# [What this task involves]
Please retype the data in full and exactly; the pictures are not part of the copy.

*** Records for the exercise Section Begins ***

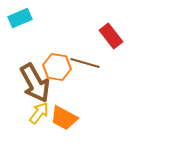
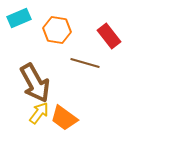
cyan rectangle: moved 1 px left
red rectangle: moved 2 px left
orange hexagon: moved 37 px up
orange trapezoid: rotated 8 degrees clockwise
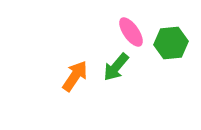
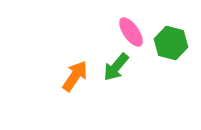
green hexagon: rotated 20 degrees clockwise
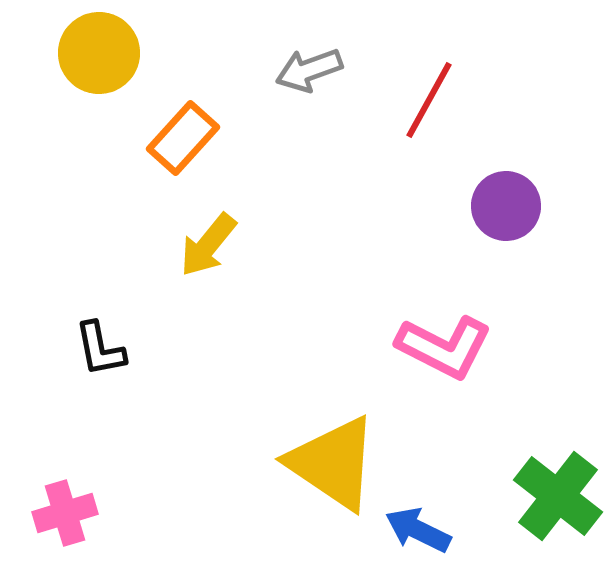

*** Records for the exercise Section Ends ***

# [Reply]
cyan rectangle: moved 1 px left
red rectangle: moved 2 px left
orange hexagon: moved 37 px up
orange trapezoid: rotated 8 degrees clockwise
green hexagon: rotated 20 degrees clockwise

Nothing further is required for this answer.